• [Problem description]: Print each line exactly, from the one with "grey cap: none = 0 -> [270,280,377,395] = 1" to the very last line of the listing, and keep the pictures out.

• [Exercise data]:
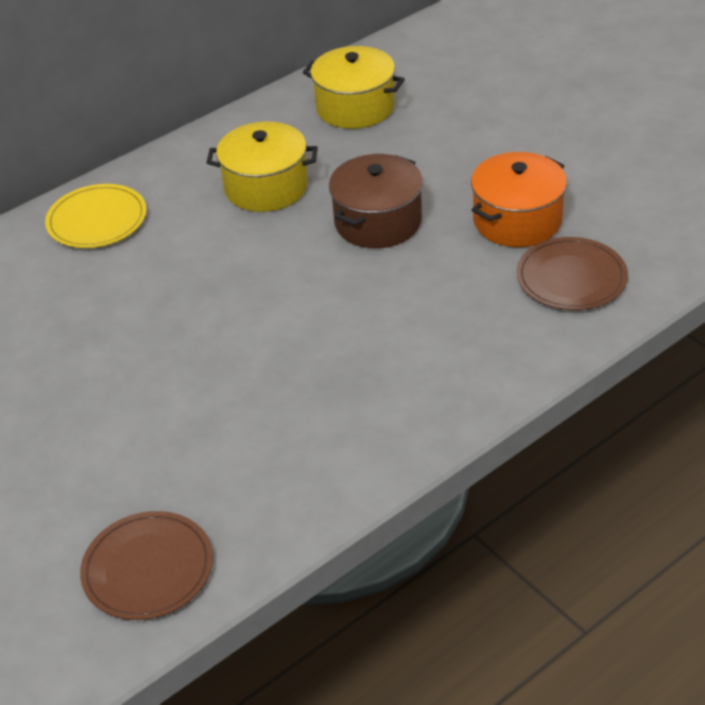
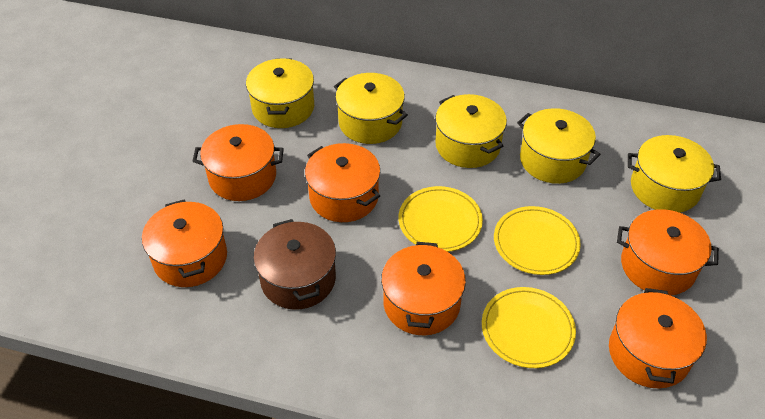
brown plate: [80,511,213,620] [516,237,628,310] = 2 -> none = 0
orange pot: [471,152,567,247] = 1 -> [142,199,227,287] [192,124,284,201] [305,143,380,222] [381,242,466,335] [609,288,707,388] [617,209,719,296] = 6
yellow plate: [45,184,147,248] = 1 -> [399,186,483,252] [482,287,576,368] [494,206,581,275] = 3
yellow pot: [206,122,318,212] [303,46,405,129] = 2 -> [246,58,314,128] [334,73,408,144] [435,94,507,168] [517,108,600,184] [628,135,721,213] = 5

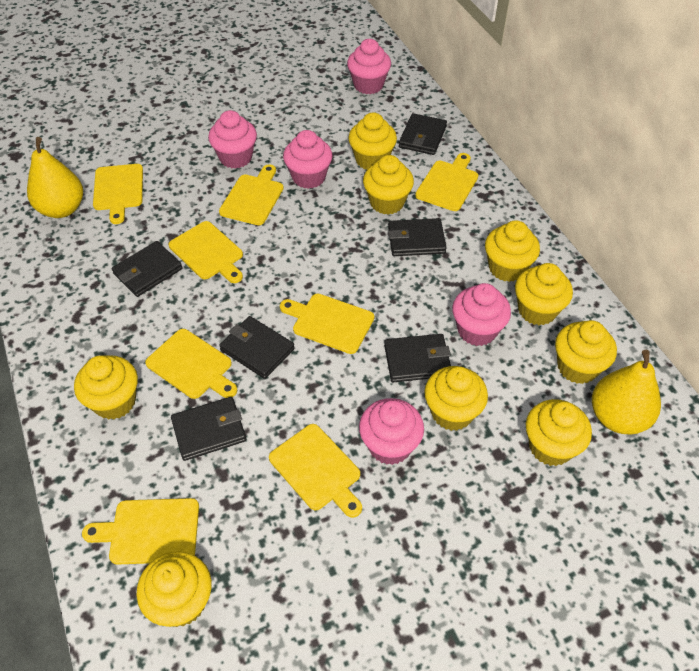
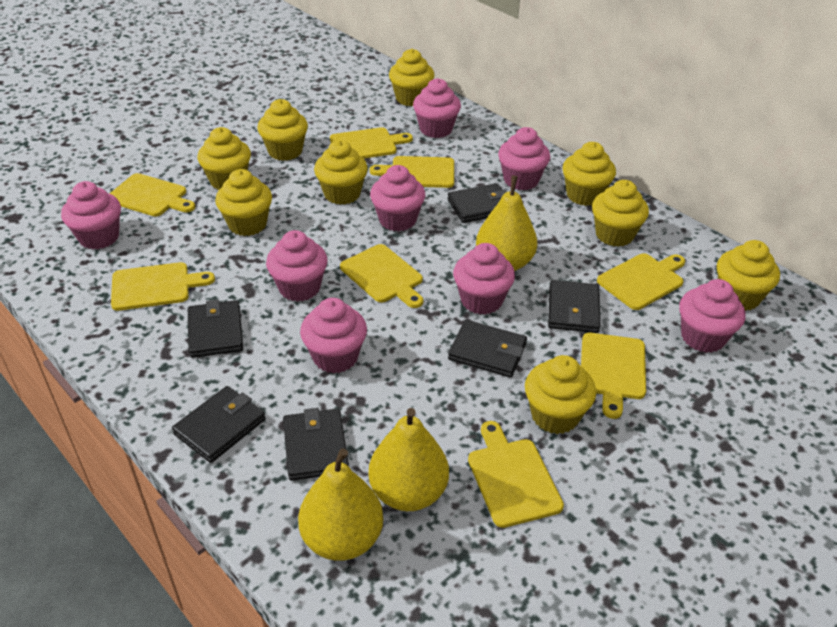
pink cupcake: [208,110,257,169] [283,130,333,189] [347,39,391,94] [359,398,424,465] [452,283,511,346] = 5 -> [61,181,121,249] [266,230,328,302] [300,298,367,373] [370,165,425,231] [413,78,461,138] [453,243,515,315] [498,127,550,190] [679,279,746,353] = 8
yellow pear: [27,137,83,218] [592,350,661,434] = 2 -> [298,448,383,561] [369,408,449,511] [476,176,537,271] = 3

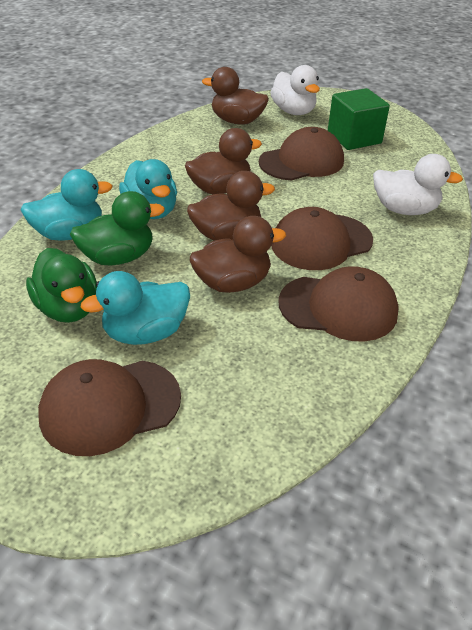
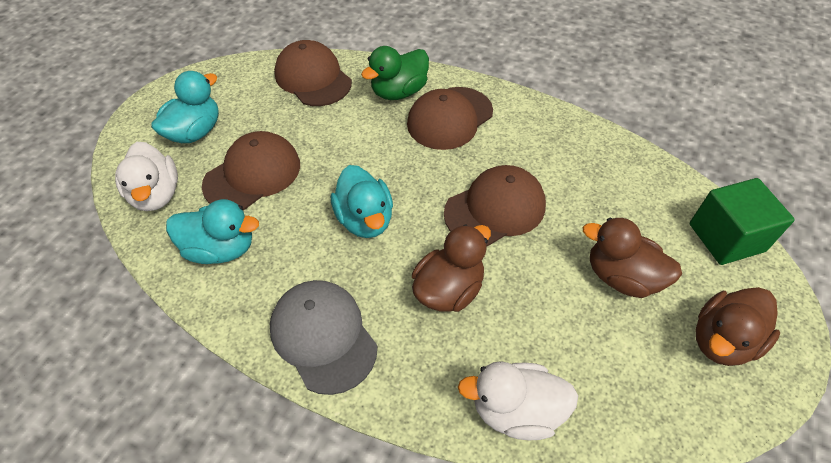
brown duck: [185,128,262,194] [187,171,275,241] [190,216,286,293] [202,67,269,124] = 4 -> [412,224,491,312] [583,218,682,298] [695,287,780,366] = 3
green duck: [26,248,97,323] [70,191,165,266] = 2 -> [361,46,429,100] = 1
grey cap: none = 0 -> [270,280,377,395] = 1

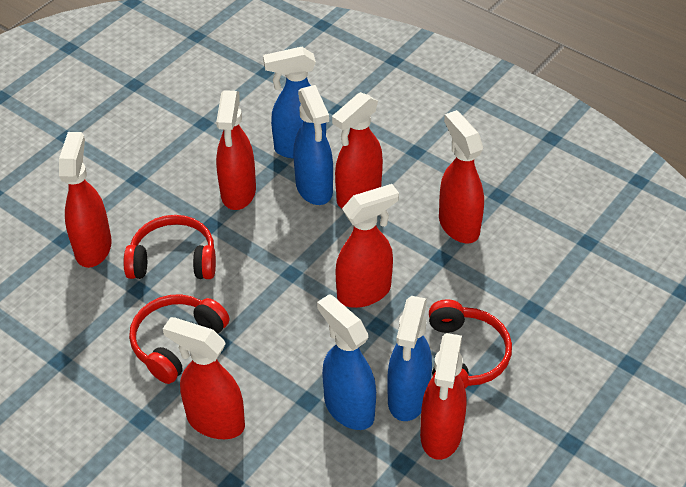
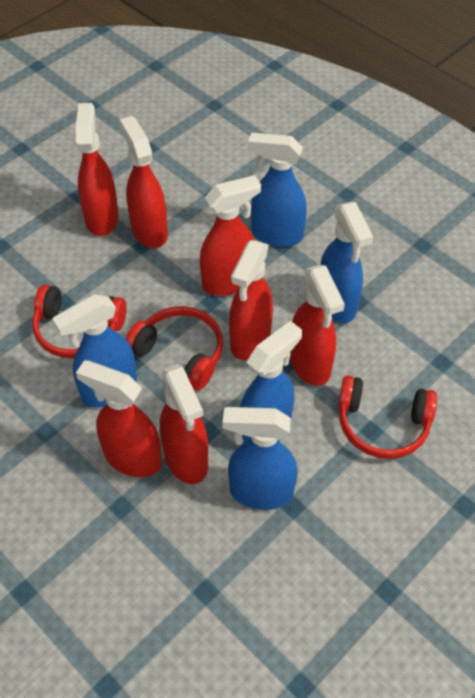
blue spray bottle: [263,47,326,159] [293,85,333,205] [317,294,376,430] [387,296,432,421] = 4 -> [52,294,137,408] [222,407,298,510] [240,321,302,443] [248,133,307,247] [320,202,373,323] = 5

• [Expected answer]:
grey cap: none = 0 -> [270,280,377,395] = 1

blue spray bottle: [263,47,326,159] [293,85,333,205] [317,294,376,430] [387,296,432,421] = 4 -> [52,294,137,408] [222,407,298,510] [240,321,302,443] [248,133,307,247] [320,202,373,323] = 5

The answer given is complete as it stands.